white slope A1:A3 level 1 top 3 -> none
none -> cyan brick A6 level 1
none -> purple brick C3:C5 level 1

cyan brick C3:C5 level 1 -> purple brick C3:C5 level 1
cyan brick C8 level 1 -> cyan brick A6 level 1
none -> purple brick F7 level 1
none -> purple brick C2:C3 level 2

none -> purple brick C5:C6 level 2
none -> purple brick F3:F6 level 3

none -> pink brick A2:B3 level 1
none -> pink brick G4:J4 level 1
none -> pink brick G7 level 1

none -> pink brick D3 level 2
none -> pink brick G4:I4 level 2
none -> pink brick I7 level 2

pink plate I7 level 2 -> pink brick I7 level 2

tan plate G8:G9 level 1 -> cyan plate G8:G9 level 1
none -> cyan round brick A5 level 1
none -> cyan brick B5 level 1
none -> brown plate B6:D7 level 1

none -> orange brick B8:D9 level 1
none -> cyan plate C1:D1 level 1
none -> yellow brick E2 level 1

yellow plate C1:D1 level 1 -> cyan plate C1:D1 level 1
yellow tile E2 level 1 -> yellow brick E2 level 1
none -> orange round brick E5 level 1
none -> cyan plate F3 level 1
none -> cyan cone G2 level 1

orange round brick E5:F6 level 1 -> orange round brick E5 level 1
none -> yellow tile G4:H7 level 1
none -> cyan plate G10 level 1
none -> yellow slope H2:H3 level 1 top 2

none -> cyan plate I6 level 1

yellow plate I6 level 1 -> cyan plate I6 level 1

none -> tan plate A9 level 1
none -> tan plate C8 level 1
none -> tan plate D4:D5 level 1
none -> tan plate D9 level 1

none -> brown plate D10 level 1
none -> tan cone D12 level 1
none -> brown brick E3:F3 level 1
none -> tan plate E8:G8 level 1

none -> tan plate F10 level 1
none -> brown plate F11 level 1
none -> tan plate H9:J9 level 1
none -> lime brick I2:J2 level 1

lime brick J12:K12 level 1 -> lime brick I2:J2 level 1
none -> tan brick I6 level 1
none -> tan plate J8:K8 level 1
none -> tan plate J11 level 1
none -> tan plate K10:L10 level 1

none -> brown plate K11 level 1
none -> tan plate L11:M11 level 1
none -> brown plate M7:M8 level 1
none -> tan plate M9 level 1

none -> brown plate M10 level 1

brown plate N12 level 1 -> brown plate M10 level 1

Exercise directions: Above are the entries; give them back verbatim.

Exercise answer:
white slope A1:A3 level 1 top 3 -> none
none -> cyan brick A6 level 1
none -> purple brick C3:C5 level 1

cyan brick C3:C5 level 1 -> purple brick C3:C5 level 1
cyan brick C8 level 1 -> cyan brick A6 level 1
none -> purple brick F7 level 1
none -> purple brick C2:C3 level 2

none -> purple brick C5:C6 level 2
none -> purple brick F3:F6 level 3

none -> pink brick A2:B3 level 1
none -> pink brick G4:J4 level 1
none -> pink brick G7 level 1

none -> pink brick D3 level 2
none -> pink brick G4:I4 level 2
none -> pink brick I7 level 2

pink plate I7 level 2 -> pink brick I7 level 2

tan plate G8:G9 level 1 -> cyan plate G8:G9 level 1
none -> cyan round brick A5 level 1
none -> cyan brick B5 level 1
none -> brown plate B6:D7 level 1

none -> orange brick B8:D9 level 1
none -> cyan plate C1:D1 level 1
none -> yellow brick E2 level 1

yellow plate C1:D1 level 1 -> cyan plate C1:D1 level 1
yellow tile E2 level 1 -> yellow brick E2 level 1
none -> orange round brick E5 level 1
none -> cyan plate F3 level 1
none -> cyan cone G2 level 1

orange round brick E5:F6 level 1 -> orange round brick E5 level 1
none -> yellow tile G4:H7 level 1
none -> cyan plate G10 level 1
none -> yellow slope H2:H3 level 1 top 2

none -> cyan plate I6 level 1

yellow plate I6 level 1 -> cyan plate I6 level 1

none -> tan plate A9 level 1
none -> tan plate C8 level 1
none -> tan plate D4:D5 level 1
none -> tan plate D9 level 1

none -> brown plate D10 level 1
none -> tan cone D12 level 1
none -> brown brick E3:F3 level 1
none -> tan plate E8:G8 level 1

none -> tan plate F10 level 1
none -> brown plate F11 level 1
none -> tan plate H9:J9 level 1
none -> lime brick I2:J2 level 1

lime brick J12:K12 level 1 -> lime brick I2:J2 level 1
none -> tan brick I6 level 1
none -> tan plate J8:K8 level 1
none -> tan plate J11 level 1
none -> tan plate K10:L10 level 1

none -> brown plate K11 level 1
none -> tan plate L11:M11 level 1
none -> brown plate M7:M8 level 1
none -> tan plate M9 level 1

none -> brown plate M10 level 1

brown plate N12 level 1 -> brown plate M10 level 1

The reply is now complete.